WHAT YOU WILL DO:
Please reproduce all of the records below line for line, changing nothing.

═════ RECORDS SUPPLIED ═════

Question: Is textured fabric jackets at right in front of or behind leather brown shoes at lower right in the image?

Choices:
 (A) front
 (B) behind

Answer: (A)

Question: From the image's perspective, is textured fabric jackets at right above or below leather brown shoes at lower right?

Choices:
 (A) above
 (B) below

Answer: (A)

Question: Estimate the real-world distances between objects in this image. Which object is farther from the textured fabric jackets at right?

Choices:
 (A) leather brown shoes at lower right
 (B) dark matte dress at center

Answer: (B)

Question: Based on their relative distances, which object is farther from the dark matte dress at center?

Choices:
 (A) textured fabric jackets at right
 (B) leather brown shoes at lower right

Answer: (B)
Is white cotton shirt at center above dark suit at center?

═════

OUTPUT FOR THIS EXERCISE:
Question: Is textured fabric jackets at right in front of or behind leather brown shoes at lower right in the image?

Choices:
 (A) front
 (B) behind

Answer: (A)

Question: From the image's perspective, is textured fabric jackets at right above or below leather brown shoes at lower right?

Choices:
 (A) above
 (B) below

Answer: (A)

Question: Estimate the real-world distances between objects in this image. Which object is farther from the textured fabric jackets at right?

Choices:
 (A) leather brown shoes at lower right
 (B) dark matte dress at center

Answer: (B)

Question: Based on their relative distances, which object is farther from the dark matte dress at center?

Choices:
 (A) textured fabric jackets at right
 (B) leather brown shoes at lower right

Answer: (B)
Is white cotton shirt at center above dark suit at center?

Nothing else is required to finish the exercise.